:: Exercise instructions ::
Starting at the first line of the data, please print exactly those lines through the one that holds "R4: 4.7k (+5V, SCL) -> 22k (+5V, SCL)", omitting every picture.

:: Data under study ::
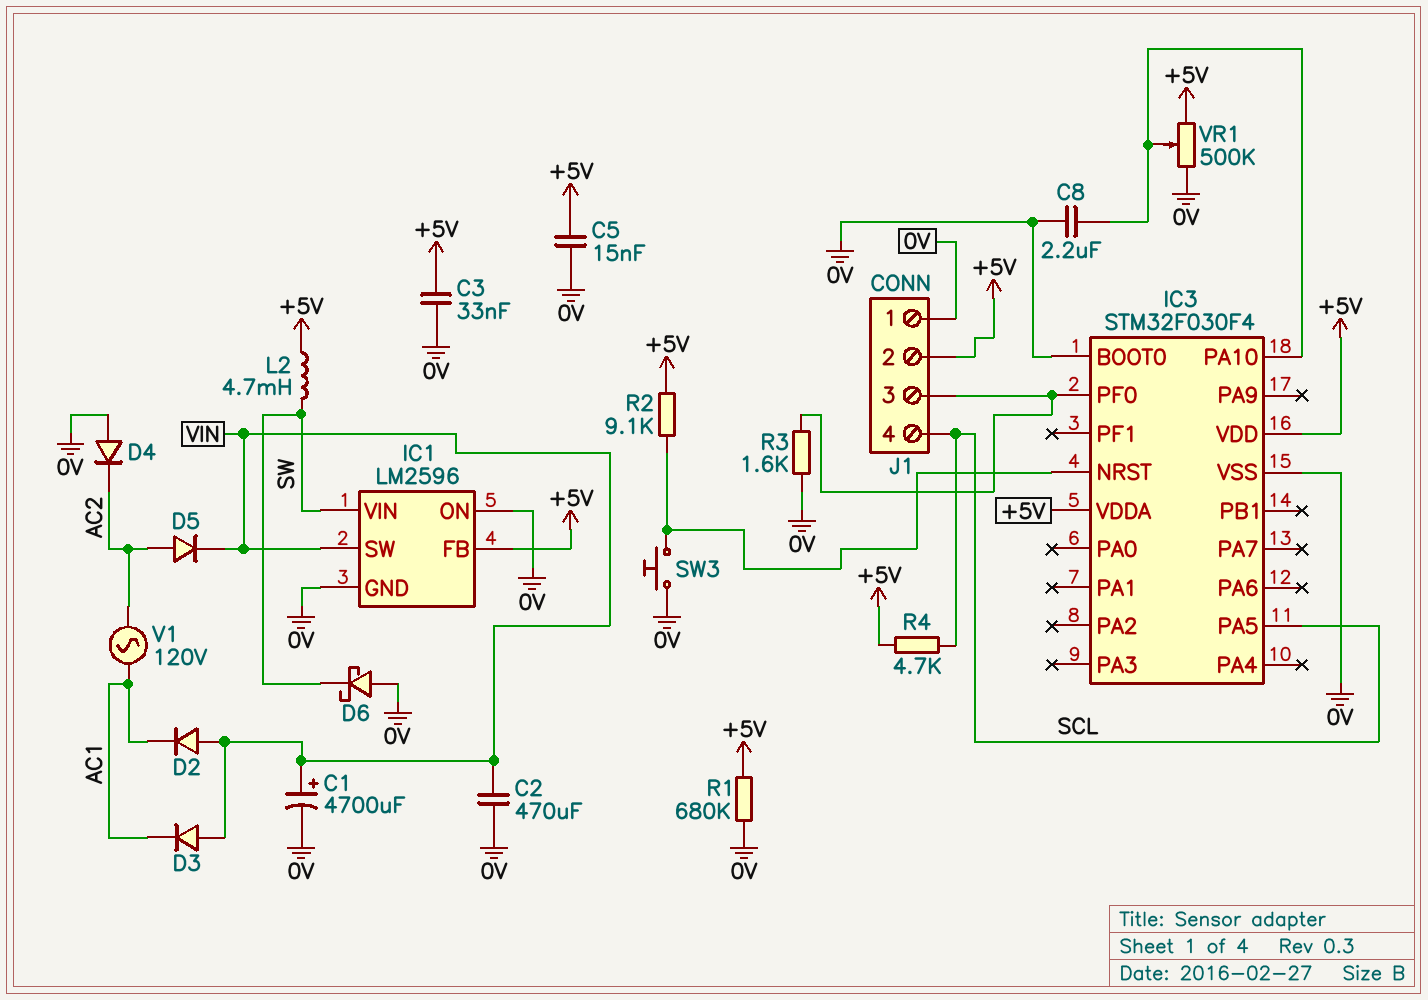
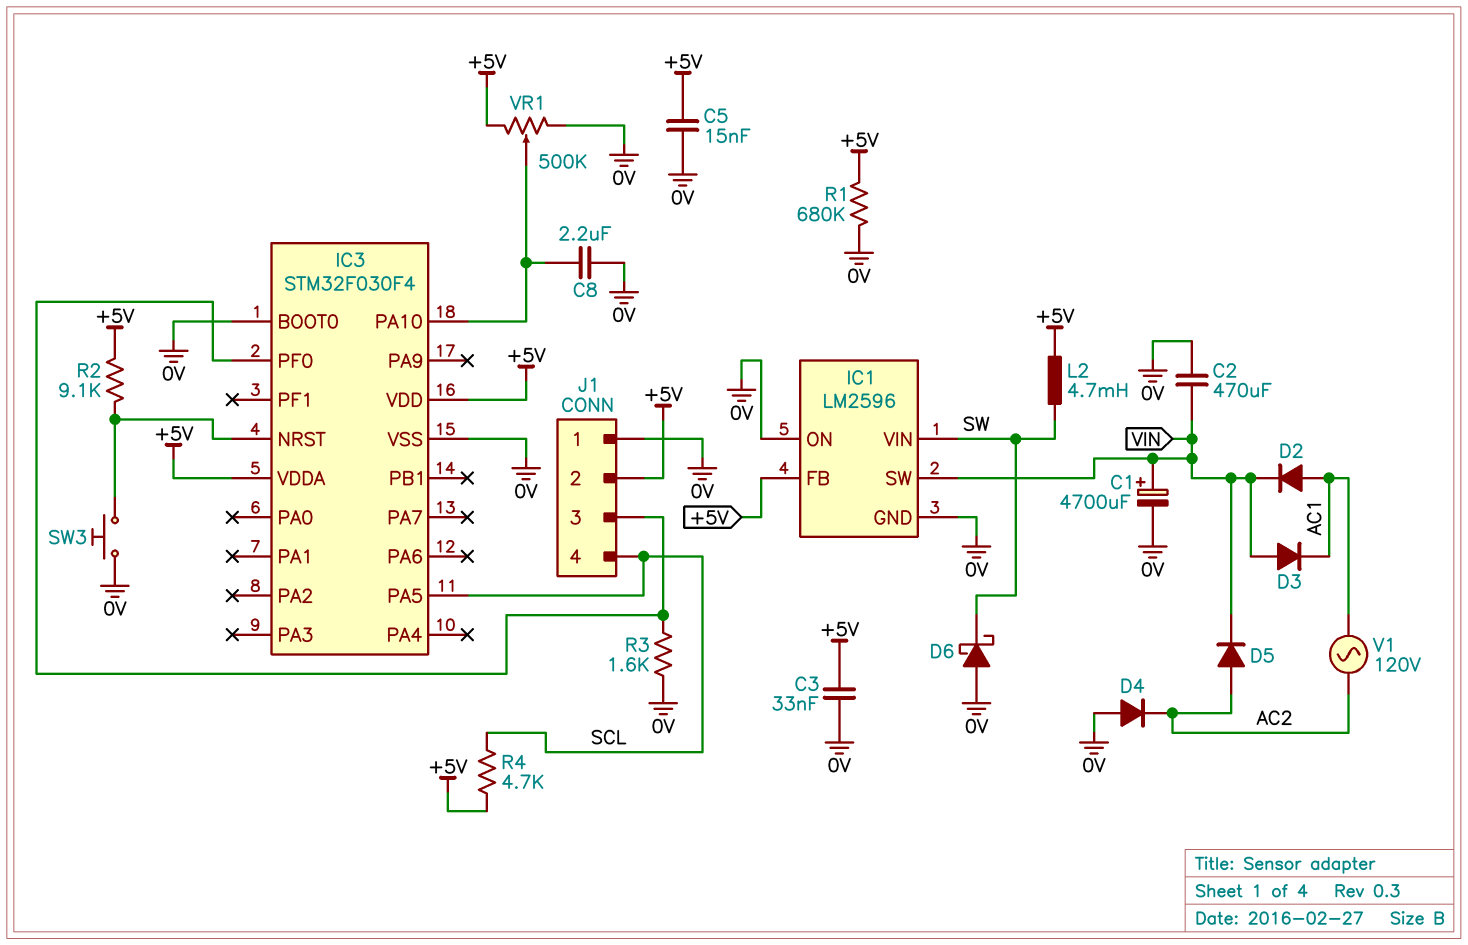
D2: diode (A VIN, K AC1) -> diode (A AC1, K VIN)

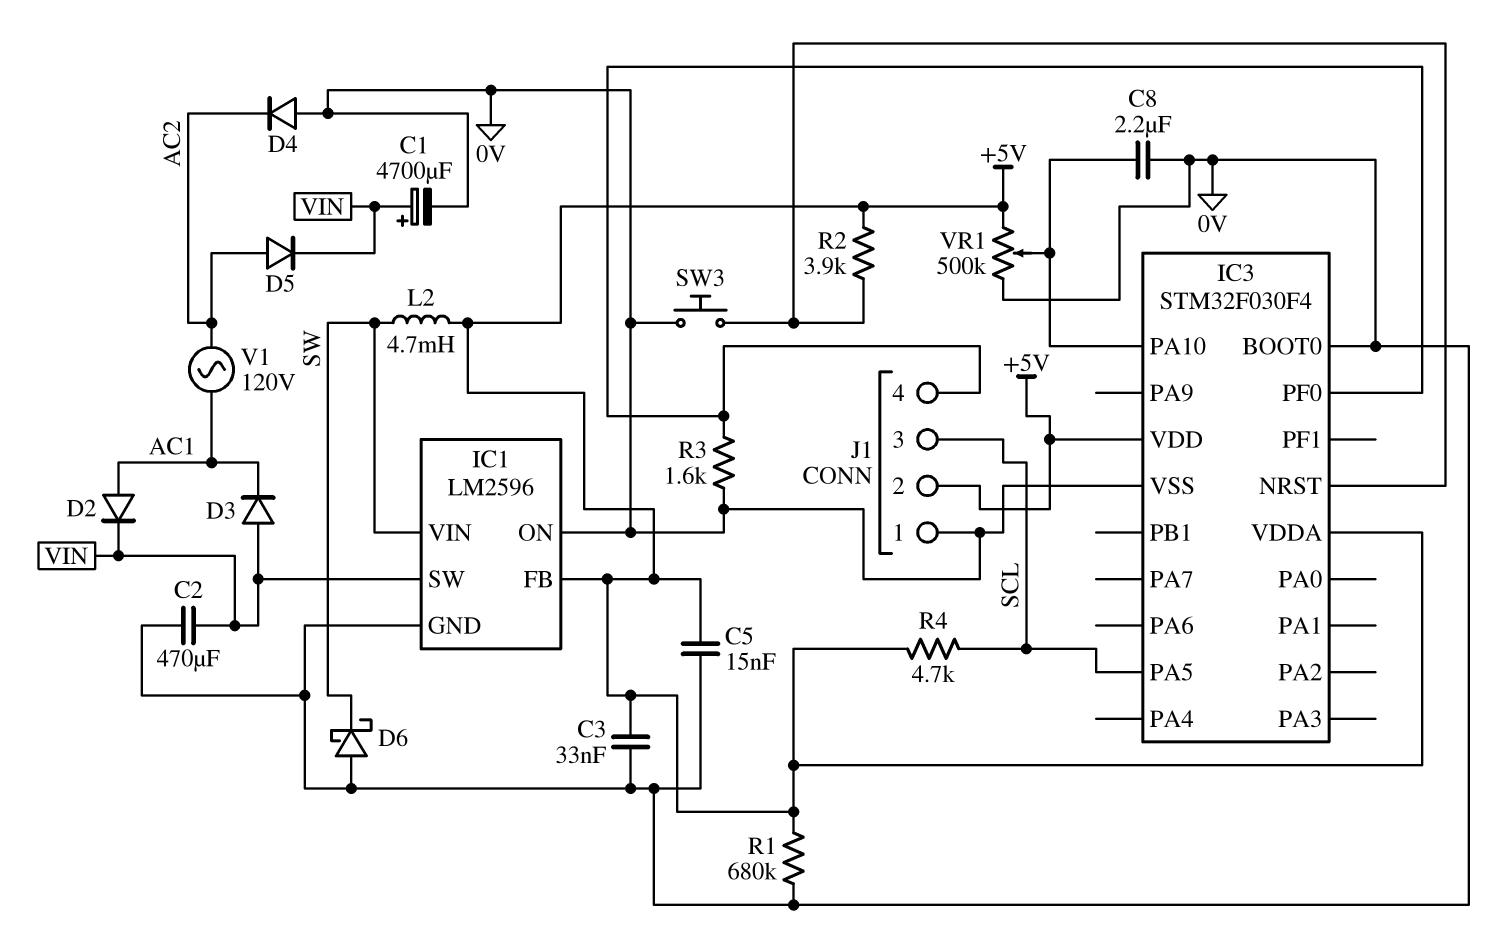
J1 pin 3: IC3/PF0 -> SCL
J1 pin 4: SCL -> IC3/PF0
R2: 9.1k (+5V, IC3/NRST) -> 3.9k (+5V, IC3/NRST)

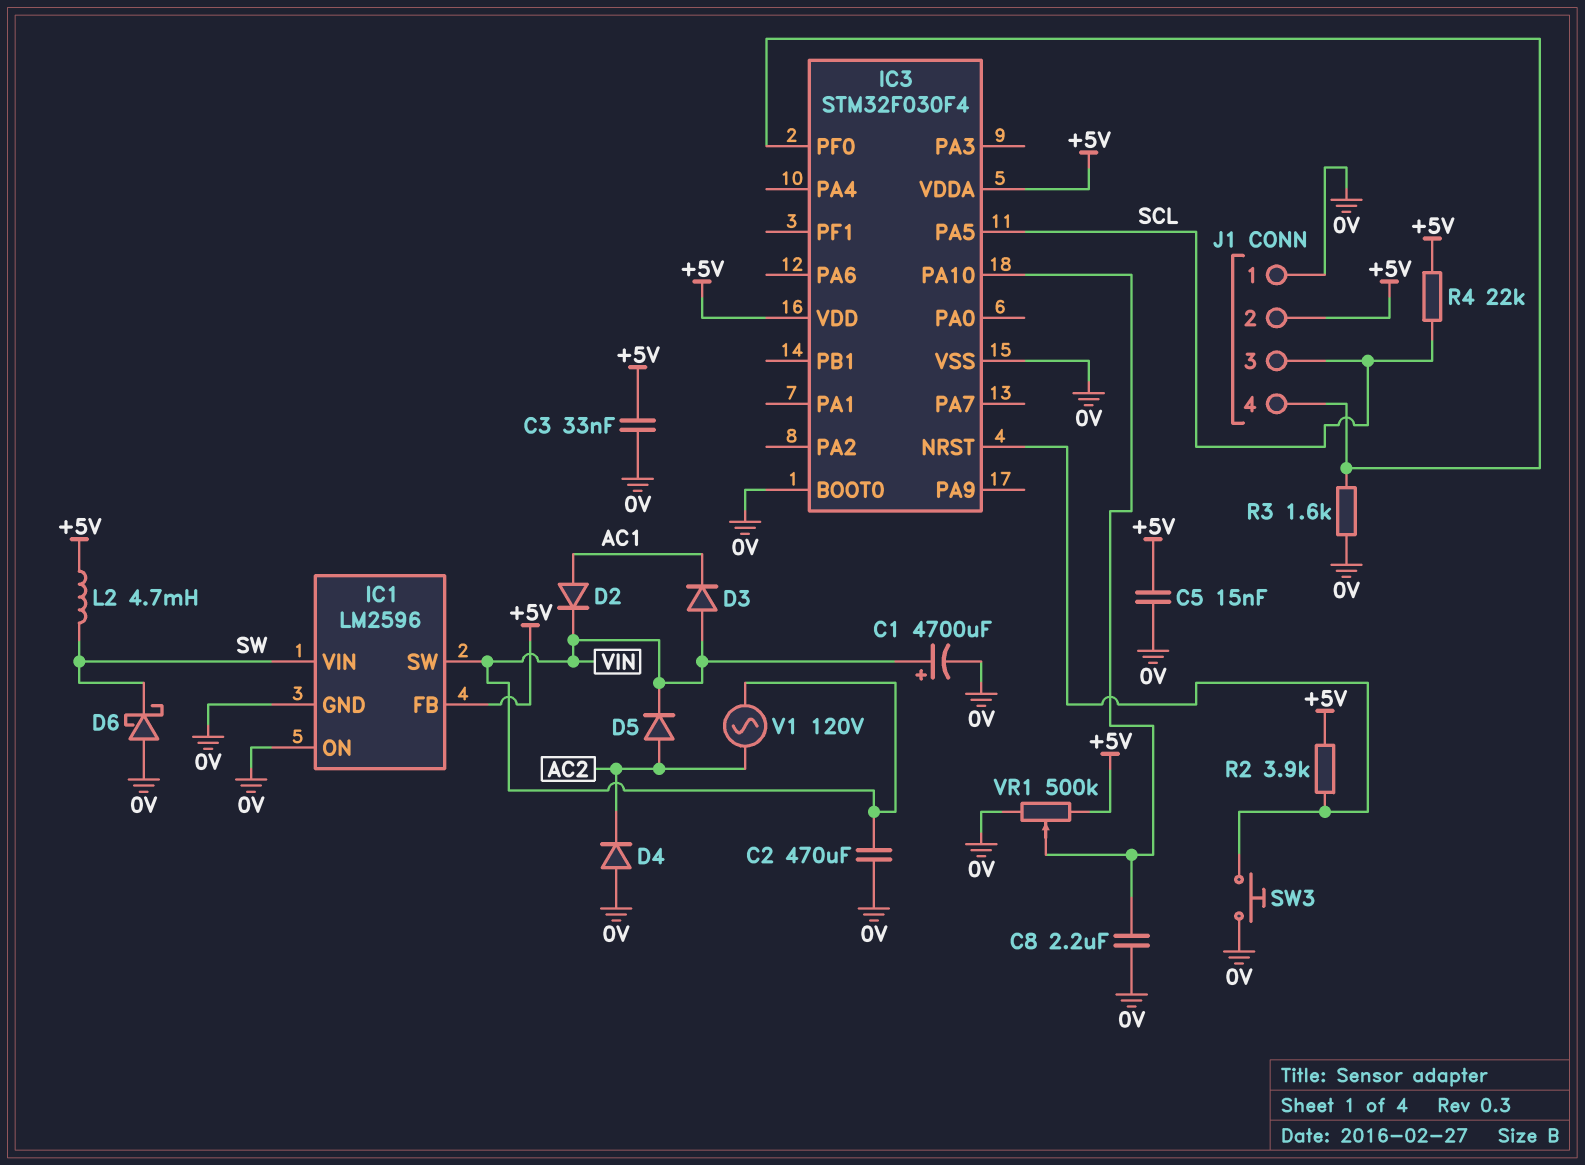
R1: 680k (+5V, 0V) -> none
R4: 4.7k (+5V, SCL) -> 22k (+5V, SCL)
V1: AC 120V (AC1, AC2) -> AC 120V (AC2, VIN)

:: Answer space ::
D2: diode (A VIN, K AC1) -> diode (A AC1, K VIN)

J1 pin 3: IC3/PF0 -> SCL
J1 pin 4: SCL -> IC3/PF0
R2: 9.1k (+5V, IC3/NRST) -> 3.9k (+5V, IC3/NRST)

R1: 680k (+5V, 0V) -> none
R4: 4.7k (+5V, SCL) -> 22k (+5V, SCL)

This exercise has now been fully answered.